▸ **Exercise directions**: Restate the entries below without a single change.

(Before-and-after change data)

[Start of Attachment]

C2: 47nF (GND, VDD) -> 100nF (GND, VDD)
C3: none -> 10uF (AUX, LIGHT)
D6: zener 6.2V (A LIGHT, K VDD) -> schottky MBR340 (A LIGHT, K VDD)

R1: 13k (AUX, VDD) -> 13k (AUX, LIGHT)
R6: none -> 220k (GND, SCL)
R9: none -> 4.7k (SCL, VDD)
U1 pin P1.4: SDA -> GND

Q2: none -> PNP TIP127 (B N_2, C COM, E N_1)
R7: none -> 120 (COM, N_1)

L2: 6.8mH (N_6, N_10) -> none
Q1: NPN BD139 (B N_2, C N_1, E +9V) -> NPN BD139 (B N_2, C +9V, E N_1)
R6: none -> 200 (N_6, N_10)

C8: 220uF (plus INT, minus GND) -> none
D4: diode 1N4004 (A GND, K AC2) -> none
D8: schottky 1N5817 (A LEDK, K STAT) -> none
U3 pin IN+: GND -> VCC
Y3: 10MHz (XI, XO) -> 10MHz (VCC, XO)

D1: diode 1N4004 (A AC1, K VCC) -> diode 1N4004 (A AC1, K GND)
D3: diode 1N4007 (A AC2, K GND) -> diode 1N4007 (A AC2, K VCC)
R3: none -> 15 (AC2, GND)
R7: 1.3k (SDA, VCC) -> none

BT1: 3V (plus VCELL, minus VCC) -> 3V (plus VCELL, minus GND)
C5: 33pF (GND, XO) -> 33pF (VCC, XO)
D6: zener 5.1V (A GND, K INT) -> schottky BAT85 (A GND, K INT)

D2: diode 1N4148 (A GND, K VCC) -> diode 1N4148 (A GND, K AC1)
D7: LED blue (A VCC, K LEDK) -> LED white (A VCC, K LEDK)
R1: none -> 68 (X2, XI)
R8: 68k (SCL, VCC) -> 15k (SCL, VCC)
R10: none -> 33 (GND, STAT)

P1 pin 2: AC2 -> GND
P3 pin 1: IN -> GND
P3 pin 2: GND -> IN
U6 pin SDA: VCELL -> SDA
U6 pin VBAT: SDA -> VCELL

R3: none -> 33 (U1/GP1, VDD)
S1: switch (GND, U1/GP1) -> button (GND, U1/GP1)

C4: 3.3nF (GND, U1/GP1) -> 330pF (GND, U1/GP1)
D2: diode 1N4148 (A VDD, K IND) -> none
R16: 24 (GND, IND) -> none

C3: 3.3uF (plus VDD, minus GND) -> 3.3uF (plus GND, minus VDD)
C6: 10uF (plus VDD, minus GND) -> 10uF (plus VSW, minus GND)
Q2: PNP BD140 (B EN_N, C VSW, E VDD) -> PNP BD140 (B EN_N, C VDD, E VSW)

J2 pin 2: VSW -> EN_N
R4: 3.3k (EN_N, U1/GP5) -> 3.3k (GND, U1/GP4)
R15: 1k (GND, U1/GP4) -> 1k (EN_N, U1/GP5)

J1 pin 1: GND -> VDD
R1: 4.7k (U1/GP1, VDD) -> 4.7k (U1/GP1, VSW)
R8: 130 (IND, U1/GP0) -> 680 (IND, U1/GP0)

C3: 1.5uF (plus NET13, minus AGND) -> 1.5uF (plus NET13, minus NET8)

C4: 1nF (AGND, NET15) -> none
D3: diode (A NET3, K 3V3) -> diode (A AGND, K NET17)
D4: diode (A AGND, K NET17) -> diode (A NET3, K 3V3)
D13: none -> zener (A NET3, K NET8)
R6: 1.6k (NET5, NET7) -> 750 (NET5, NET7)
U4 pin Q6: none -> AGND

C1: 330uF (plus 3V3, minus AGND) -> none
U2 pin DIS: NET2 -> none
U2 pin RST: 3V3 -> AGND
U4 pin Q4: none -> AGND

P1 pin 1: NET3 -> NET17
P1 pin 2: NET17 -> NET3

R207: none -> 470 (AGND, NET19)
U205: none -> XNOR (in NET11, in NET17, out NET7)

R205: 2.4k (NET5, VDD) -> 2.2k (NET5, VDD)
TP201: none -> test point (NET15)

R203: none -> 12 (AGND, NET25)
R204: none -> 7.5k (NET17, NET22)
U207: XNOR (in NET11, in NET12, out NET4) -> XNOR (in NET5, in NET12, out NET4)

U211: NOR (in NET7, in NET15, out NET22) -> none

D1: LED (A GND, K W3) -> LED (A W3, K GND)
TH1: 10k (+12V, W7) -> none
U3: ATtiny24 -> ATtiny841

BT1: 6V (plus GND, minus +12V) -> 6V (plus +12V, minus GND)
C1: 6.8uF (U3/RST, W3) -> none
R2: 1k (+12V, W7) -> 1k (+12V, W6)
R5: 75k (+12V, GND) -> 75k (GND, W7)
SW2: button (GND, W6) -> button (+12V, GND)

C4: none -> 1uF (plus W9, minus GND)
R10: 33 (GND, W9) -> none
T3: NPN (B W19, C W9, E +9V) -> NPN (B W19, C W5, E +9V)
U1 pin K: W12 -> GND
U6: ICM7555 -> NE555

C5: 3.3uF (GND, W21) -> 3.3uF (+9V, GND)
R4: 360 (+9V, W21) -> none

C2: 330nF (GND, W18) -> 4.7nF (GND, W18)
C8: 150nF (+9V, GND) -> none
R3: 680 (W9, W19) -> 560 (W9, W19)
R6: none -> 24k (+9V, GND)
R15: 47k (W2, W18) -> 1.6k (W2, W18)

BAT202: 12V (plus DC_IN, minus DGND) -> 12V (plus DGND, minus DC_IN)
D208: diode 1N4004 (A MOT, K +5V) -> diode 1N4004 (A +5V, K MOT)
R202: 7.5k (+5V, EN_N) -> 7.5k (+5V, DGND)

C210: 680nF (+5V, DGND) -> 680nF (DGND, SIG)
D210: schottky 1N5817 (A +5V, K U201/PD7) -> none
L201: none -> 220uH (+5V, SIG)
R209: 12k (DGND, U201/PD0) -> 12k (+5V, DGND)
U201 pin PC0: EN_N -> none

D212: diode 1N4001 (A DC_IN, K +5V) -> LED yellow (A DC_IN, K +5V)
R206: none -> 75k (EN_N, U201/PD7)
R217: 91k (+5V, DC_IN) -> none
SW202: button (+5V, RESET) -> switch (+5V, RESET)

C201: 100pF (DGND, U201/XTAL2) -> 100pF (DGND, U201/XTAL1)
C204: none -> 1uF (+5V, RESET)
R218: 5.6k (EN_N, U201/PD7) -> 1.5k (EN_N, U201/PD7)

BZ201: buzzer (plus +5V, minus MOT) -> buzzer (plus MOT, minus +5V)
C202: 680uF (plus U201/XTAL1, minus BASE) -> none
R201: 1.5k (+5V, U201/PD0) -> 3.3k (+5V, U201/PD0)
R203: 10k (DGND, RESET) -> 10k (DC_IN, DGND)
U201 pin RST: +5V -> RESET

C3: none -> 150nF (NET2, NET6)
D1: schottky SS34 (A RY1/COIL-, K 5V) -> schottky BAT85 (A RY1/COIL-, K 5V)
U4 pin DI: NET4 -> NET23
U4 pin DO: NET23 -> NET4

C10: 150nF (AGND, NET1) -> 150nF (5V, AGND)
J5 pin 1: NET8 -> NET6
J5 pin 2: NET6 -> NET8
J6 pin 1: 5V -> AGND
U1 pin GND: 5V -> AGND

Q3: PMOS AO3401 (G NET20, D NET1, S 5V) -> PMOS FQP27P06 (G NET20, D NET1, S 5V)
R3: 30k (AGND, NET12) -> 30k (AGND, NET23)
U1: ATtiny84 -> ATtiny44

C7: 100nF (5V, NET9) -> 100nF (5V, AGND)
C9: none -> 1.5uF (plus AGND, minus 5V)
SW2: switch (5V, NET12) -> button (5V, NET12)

[End of Attachment]

▸ **Solution to this problem**:
C2: 47nF (GND, VDD) -> 100nF (GND, VDD)
C3: none -> 10uF (AUX, LIGHT)
D6: zener 6.2V (A LIGHT, K VDD) -> schottky MBR340 (A LIGHT, K VDD)

R1: 13k (AUX, VDD) -> 13k (AUX, LIGHT)
R6: none -> 220k (GND, SCL)
R9: none -> 4.7k (SCL, VDD)
U1 pin P1.4: SDA -> GND

Q2: none -> PNP TIP127 (B N_2, C COM, E N_1)
R7: none -> 120 (COM, N_1)

L2: 6.8mH (N_6, N_10) -> none
Q1: NPN BD139 (B N_2, C N_1, E +9V) -> NPN BD139 (B N_2, C +9V, E N_1)
R6: none -> 200 (N_6, N_10)

C8: 220uF (plus INT, minus GND) -> none
D4: diode 1N4004 (A GND, K AC2) -> none
D8: schottky 1N5817 (A LEDK, K STAT) -> none
U3 pin IN+: GND -> VCC
Y3: 10MHz (XI, XO) -> 10MHz (VCC, XO)

D1: diode 1N4004 (A AC1, K VCC) -> diode 1N4004 (A AC1, K GND)
D3: diode 1N4007 (A AC2, K GND) -> diode 1N4007 (A AC2, K VCC)
R3: none -> 15 (AC2, GND)
R7: 1.3k (SDA, VCC) -> none

BT1: 3V (plus VCELL, minus VCC) -> 3V (plus VCELL, minus GND)
C5: 33pF (GND, XO) -> 33pF (VCC, XO)
D6: zener 5.1V (A GND, K INT) -> schottky BAT85 (A GND, K INT)

D2: diode 1N4148 (A GND, K VCC) -> diode 1N4148 (A GND, K AC1)
D7: LED blue (A VCC, K LEDK) -> LED white (A VCC, K LEDK)
R1: none -> 68 (X2, XI)
R8: 68k (SCL, VCC) -> 15k (SCL, VCC)
R10: none -> 33 (GND, STAT)

P1 pin 2: AC2 -> GND
P3 pin 1: IN -> GND
P3 pin 2: GND -> IN
U6 pin SDA: VCELL -> SDA
U6 pin VBAT: SDA -> VCELL

R3: none -> 33 (U1/GP1, VDD)
S1: switch (GND, U1/GP1) -> button (GND, U1/GP1)

C4: 3.3nF (GND, U1/GP1) -> 330pF (GND, U1/GP1)
D2: diode 1N4148 (A VDD, K IND) -> none
R16: 24 (GND, IND) -> none

C3: 3.3uF (plus VDD, minus GND) -> 3.3uF (plus GND, minus VDD)
C6: 10uF (plus VDD, minus GND) -> 10uF (plus VSW, minus GND)
Q2: PNP BD140 (B EN_N, C VSW, E VDD) -> PNP BD140 (B EN_N, C VDD, E VSW)

J2 pin 2: VSW -> EN_N
R4: 3.3k (EN_N, U1/GP5) -> 3.3k (GND, U1/GP4)
R15: 1k (GND, U1/GP4) -> 1k (EN_N, U1/GP5)

J1 pin 1: GND -> VDD
R1: 4.7k (U1/GP1, VDD) -> 4.7k (U1/GP1, VSW)
R8: 130 (IND, U1/GP0) -> 680 (IND, U1/GP0)

C3: 1.5uF (plus NET13, minus AGND) -> 1.5uF (plus NET13, minus NET8)

C4: 1nF (AGND, NET15) -> none
D3: diode (A NET3, K 3V3) -> diode (A AGND, K NET17)
D4: diode (A AGND, K NET17) -> diode (A NET3, K 3V3)
D13: none -> zener (A NET3, K NET8)
R6: 1.6k (NET5, NET7) -> 750 (NET5, NET7)
U4 pin Q6: none -> AGND

C1: 330uF (plus 3V3, minus AGND) -> none
U2 pin DIS: NET2 -> none
U2 pin RST: 3V3 -> AGND
U4 pin Q4: none -> AGND

P1 pin 1: NET3 -> NET17
P1 pin 2: NET17 -> NET3

R207: none -> 470 (AGND, NET19)
U205: none -> XNOR (in NET11, in NET17, out NET7)

R205: 2.4k (NET5, VDD) -> 2.2k (NET5, VDD)
TP201: none -> test point (NET15)

R203: none -> 12 (AGND, NET25)
R204: none -> 7.5k (NET17, NET22)
U207: XNOR (in NET11, in NET12, out NET4) -> XNOR (in NET5, in NET12, out NET4)

U211: NOR (in NET7, in NET15, out NET22) -> none

D1: LED (A GND, K W3) -> LED (A W3, K GND)
TH1: 10k (+12V, W7) -> none
U3: ATtiny24 -> ATtiny841

BT1: 6V (plus GND, minus +12V) -> 6V (plus +12V, minus GND)
C1: 6.8uF (U3/RST, W3) -> none
R2: 1k (+12V, W7) -> 1k (+12V, W6)
R5: 75k (+12V, GND) -> 75k (GND, W7)
SW2: button (GND, W6) -> button (+12V, GND)

C4: none -> 1uF (plus W9, minus GND)
R10: 33 (GND, W9) -> none
T3: NPN (B W19, C W9, E +9V) -> NPN (B W19, C W5, E +9V)
U1 pin K: W12 -> GND
U6: ICM7555 -> NE555

C5: 3.3uF (GND, W21) -> 3.3uF (+9V, GND)
R4: 360 (+9V, W21) -> none

C2: 330nF (GND, W18) -> 4.7nF (GND, W18)
C8: 150nF (+9V, GND) -> none
R3: 680 (W9, W19) -> 560 (W9, W19)
R6: none -> 24k (+9V, GND)
R15: 47k (W2, W18) -> 1.6k (W2, W18)

BAT202: 12V (plus DC_IN, minus DGND) -> 12V (plus DGND, minus DC_IN)
D208: diode 1N4004 (A MOT, K +5V) -> diode 1N4004 (A +5V, K MOT)
R202: 7.5k (+5V, EN_N) -> 7.5k (+5V, DGND)

C210: 680nF (+5V, DGND) -> 680nF (DGND, SIG)
D210: schottky 1N5817 (A +5V, K U201/PD7) -> none
L201: none -> 220uH (+5V, SIG)
R209: 12k (DGND, U201/PD0) -> 12k (+5V, DGND)
U201 pin PC0: EN_N -> none

D212: diode 1N4001 (A DC_IN, K +5V) -> LED yellow (A DC_IN, K +5V)
R206: none -> 75k (EN_N, U201/PD7)
R217: 91k (+5V, DC_IN) -> none
SW202: button (+5V, RESET) -> switch (+5V, RESET)

C201: 100pF (DGND, U201/XTAL2) -> 100pF (DGND, U201/XTAL1)
C204: none -> 1uF (+5V, RESET)
R218: 5.6k (EN_N, U201/PD7) -> 1.5k (EN_N, U201/PD7)

BZ201: buzzer (plus +5V, minus MOT) -> buzzer (plus MOT, minus +5V)
C202: 680uF (plus U201/XTAL1, minus BASE) -> none
R201: 1.5k (+5V, U201/PD0) -> 3.3k (+5V, U201/PD0)
R203: 10k (DGND, RESET) -> 10k (DC_IN, DGND)
U201 pin RST: +5V -> RESET

C3: none -> 150nF (NET2, NET6)
D1: schottky SS34 (A RY1/COIL-, K 5V) -> schottky BAT85 (A RY1/COIL-, K 5V)
U4 pin DI: NET4 -> NET23
U4 pin DO: NET23 -> NET4

C10: 150nF (AGND, NET1) -> 150nF (5V, AGND)
J5 pin 1: NET8 -> NET6
J5 pin 2: NET6 -> NET8
J6 pin 1: 5V -> AGND
U1 pin GND: 5V -> AGND

Q3: PMOS AO3401 (G NET20, D NET1, S 5V) -> PMOS FQP27P06 (G NET20, D NET1, S 5V)
R3: 30k (AGND, NET12) -> 30k (AGND, NET23)
U1: ATtiny84 -> ATtiny44

C7: 100nF (5V, NET9) -> 100nF (5V, AGND)
C9: none -> 1.5uF (plus AGND, minus 5V)
SW2: switch (5V, NET12) -> button (5V, NET12)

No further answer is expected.